» WHAT YOU NEED TO DO
Everything from the line with "none -> green brick J4:J5 level 1" to the final line of the entries, both included, should be restated word for word; please omit the pictures.

» DATA RECORDS
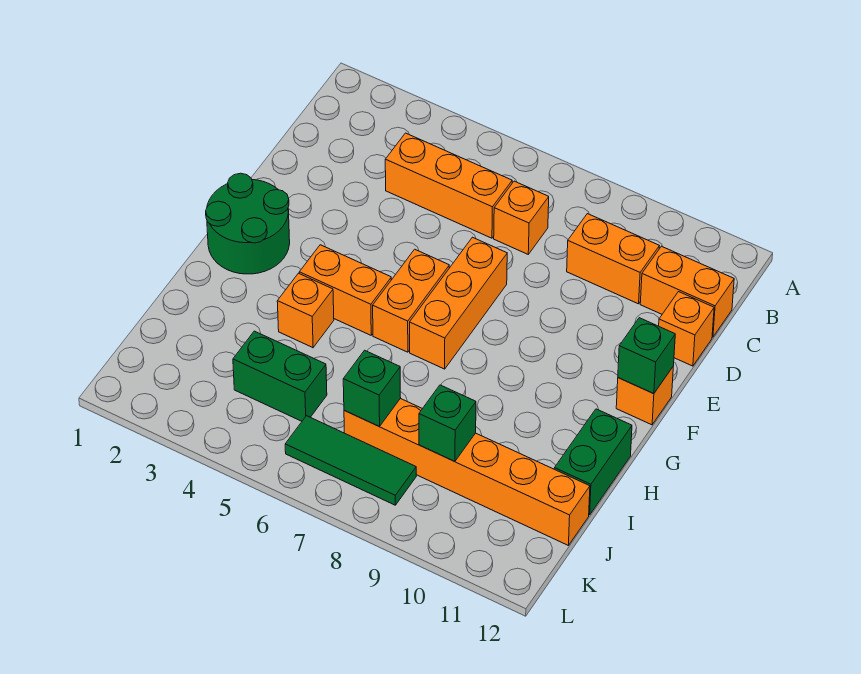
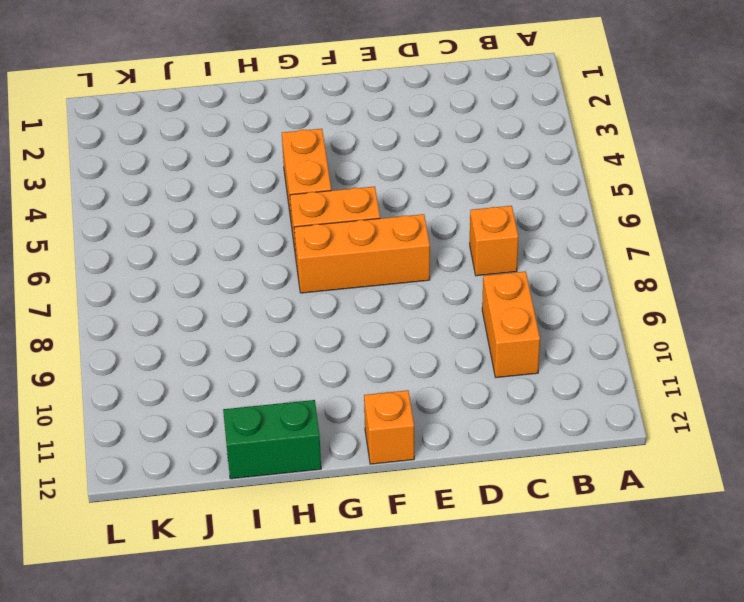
none -> orange brick C4:C6 level 1
none -> orange brick C11:C12 level 1
none -> orange brick D12 level 1

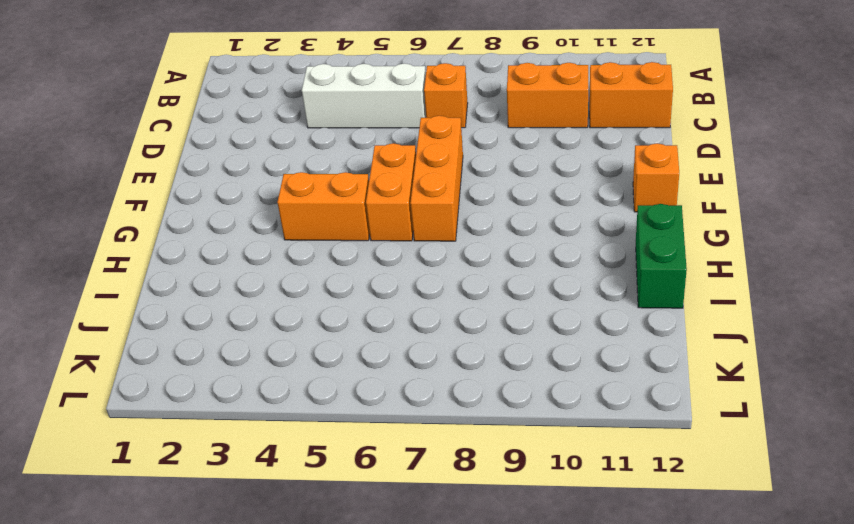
white brick C4:C6 level 1 -> orange brick C4:C6 level 1
none -> orange brick D12 level 1
none -> green round brick F1:G2 level 1
none -> orange brick H4 level 1

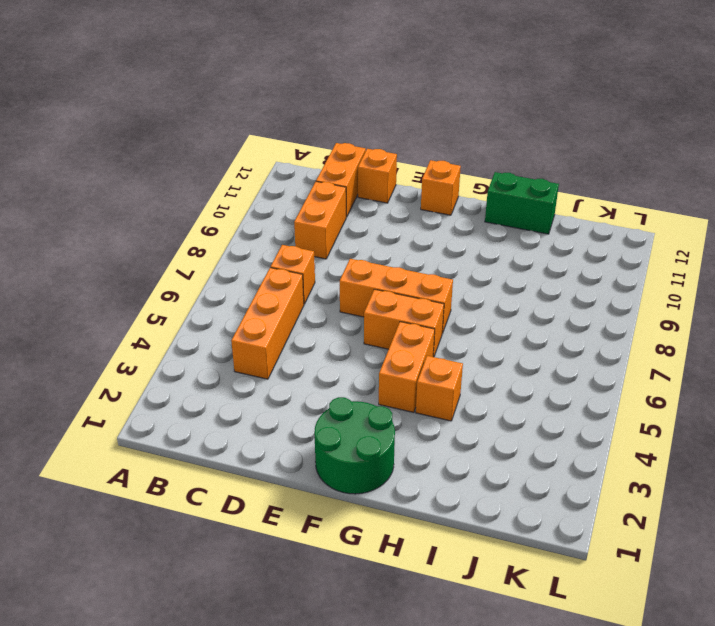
none -> green brick J4:J5 level 1
none -> orange brick J7:J12 level 1
none -> green tile K6:K8 level 1

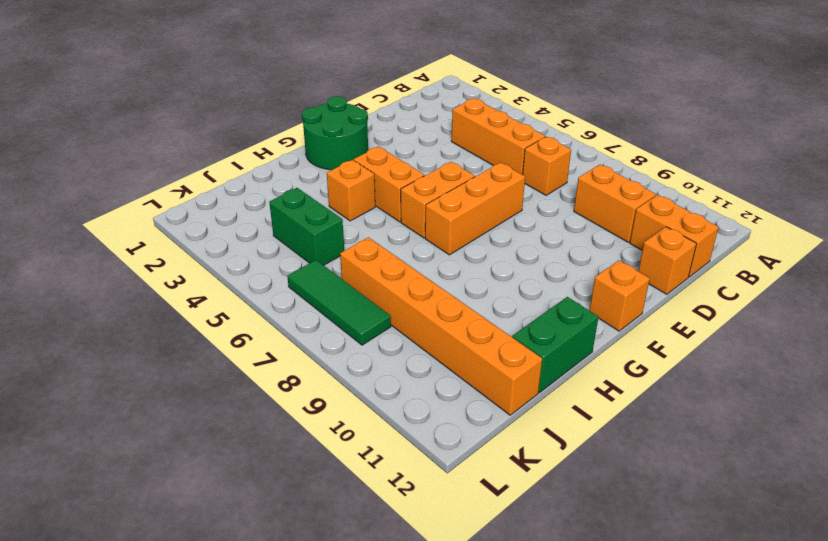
none -> green brick F12 level 2
none -> green brick J7 level 2
none -> green brick J9 level 2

» RESULT FOR THIS TASK
none -> green brick J4:J5 level 1
none -> orange brick J7:J12 level 1
none -> green tile K6:K8 level 1

none -> green brick F12 level 2
none -> green brick J7 level 2
none -> green brick J9 level 2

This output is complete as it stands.